Task to carry out
Give the entries again exactly as they appear, but without the images.

Input records
########################################

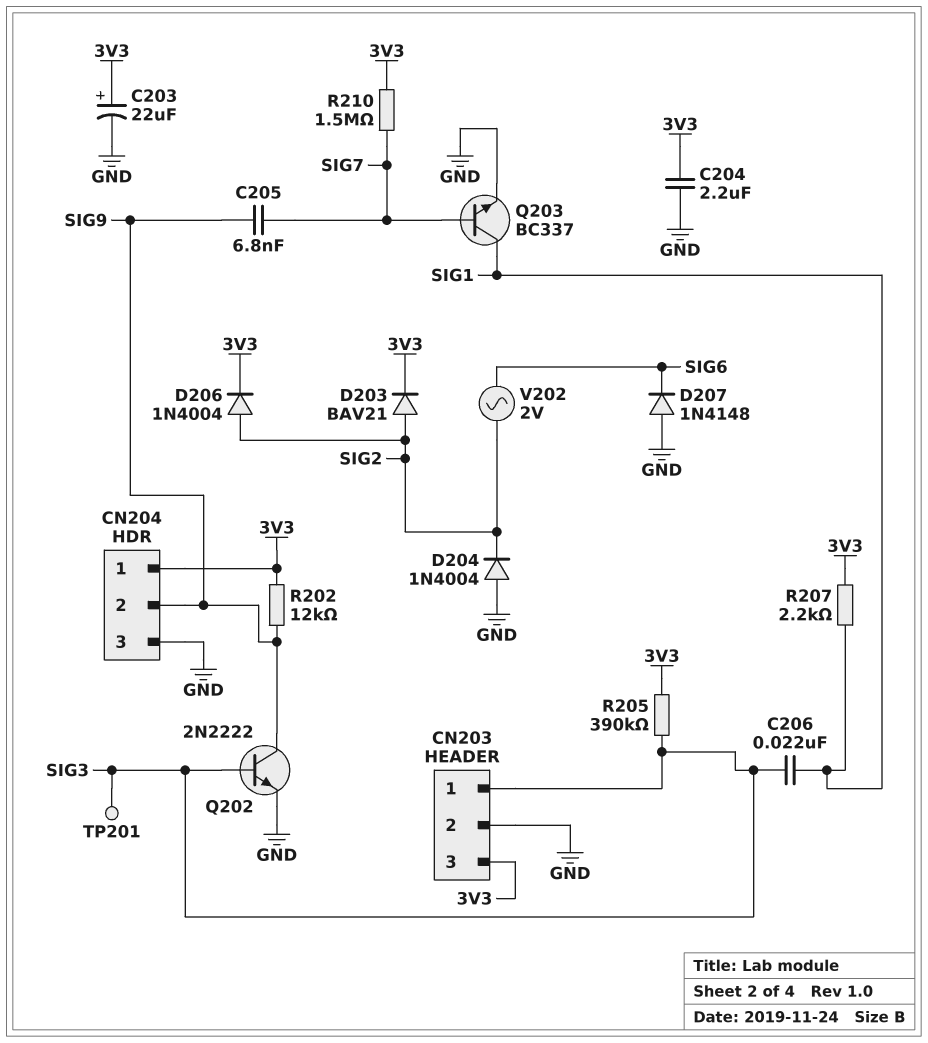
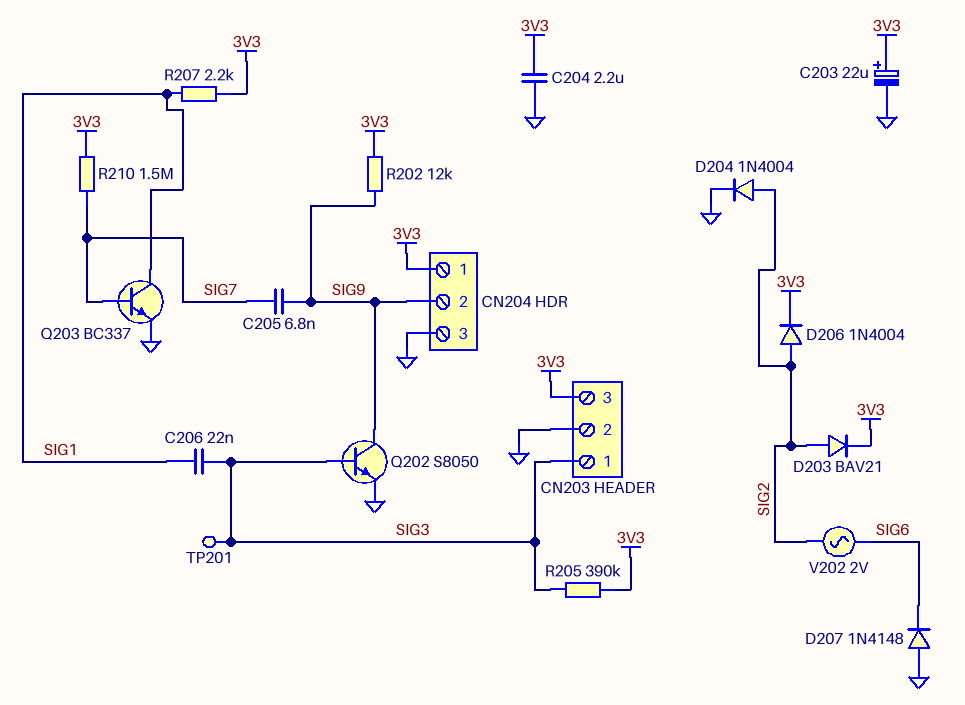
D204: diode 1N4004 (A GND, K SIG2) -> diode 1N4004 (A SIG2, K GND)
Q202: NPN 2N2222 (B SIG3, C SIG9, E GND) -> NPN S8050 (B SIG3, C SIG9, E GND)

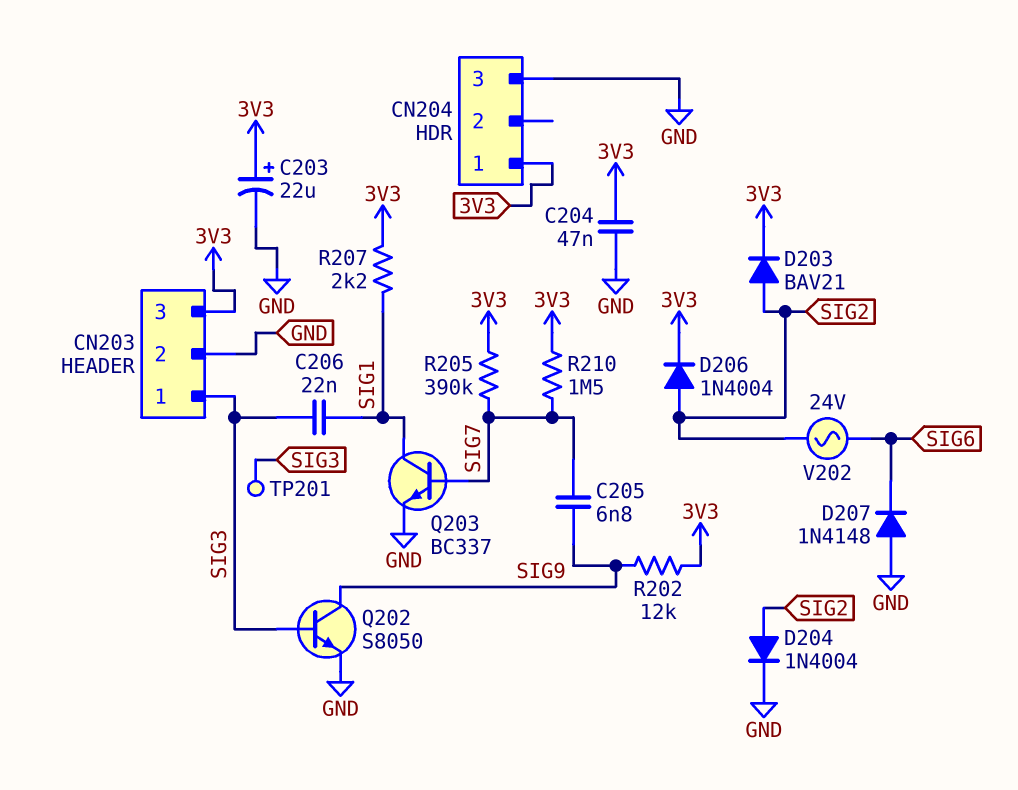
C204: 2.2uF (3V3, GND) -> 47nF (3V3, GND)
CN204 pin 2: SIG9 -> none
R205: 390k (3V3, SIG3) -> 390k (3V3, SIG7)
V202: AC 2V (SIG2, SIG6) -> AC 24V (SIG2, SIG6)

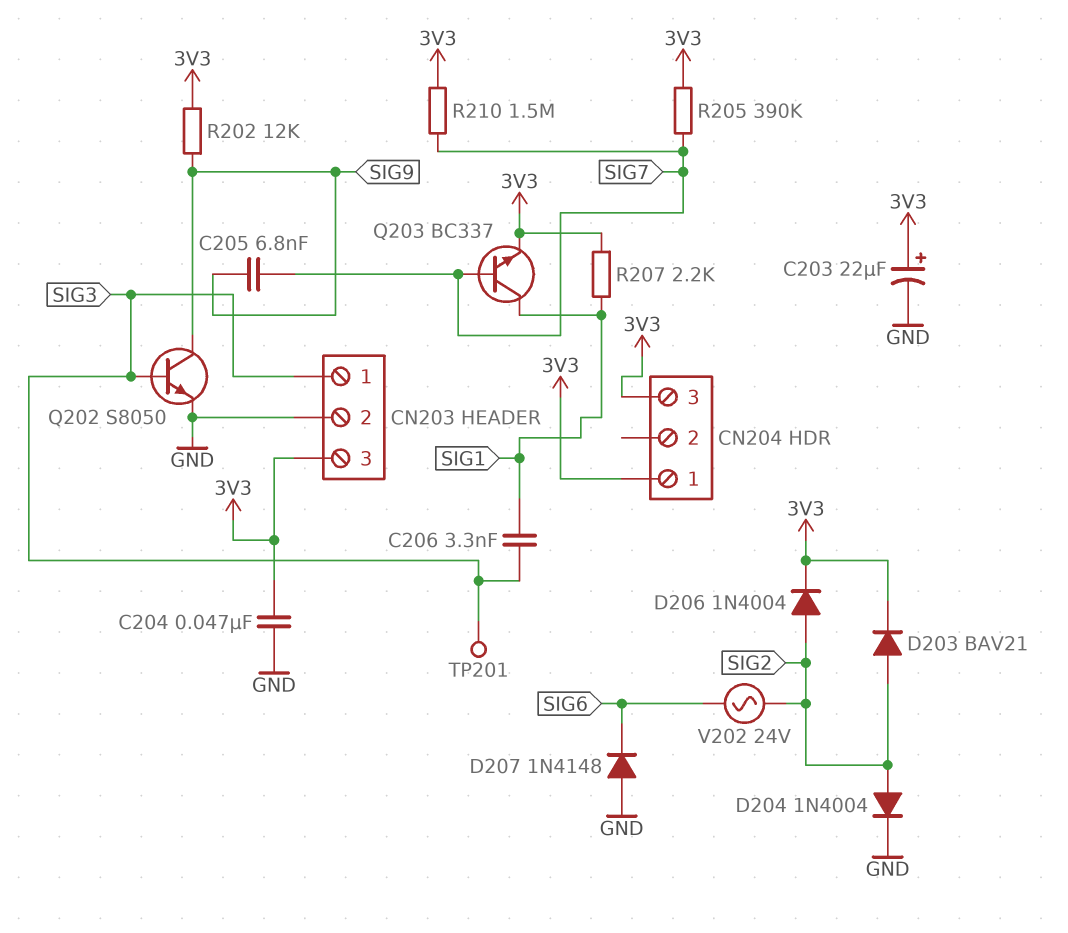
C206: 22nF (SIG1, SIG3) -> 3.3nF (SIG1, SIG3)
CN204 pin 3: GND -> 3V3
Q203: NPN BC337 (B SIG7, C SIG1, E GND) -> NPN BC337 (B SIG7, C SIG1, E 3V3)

########################################

Answer for the task
D204: diode 1N4004 (A GND, K SIG2) -> diode 1N4004 (A SIG2, K GND)
Q202: NPN 2N2222 (B SIG3, C SIG9, E GND) -> NPN S8050 (B SIG3, C SIG9, E GND)

C204: 2.2uF (3V3, GND) -> 47nF (3V3, GND)
CN204 pin 2: SIG9 -> none
R205: 390k (3V3, SIG3) -> 390k (3V3, SIG7)
V202: AC 2V (SIG2, SIG6) -> AC 24V (SIG2, SIG6)

C206: 22nF (SIG1, SIG3) -> 3.3nF (SIG1, SIG3)
CN204 pin 3: GND -> 3V3
Q203: NPN BC337 (B SIG7, C SIG1, E GND) -> NPN BC337 (B SIG7, C SIG1, E 3V3)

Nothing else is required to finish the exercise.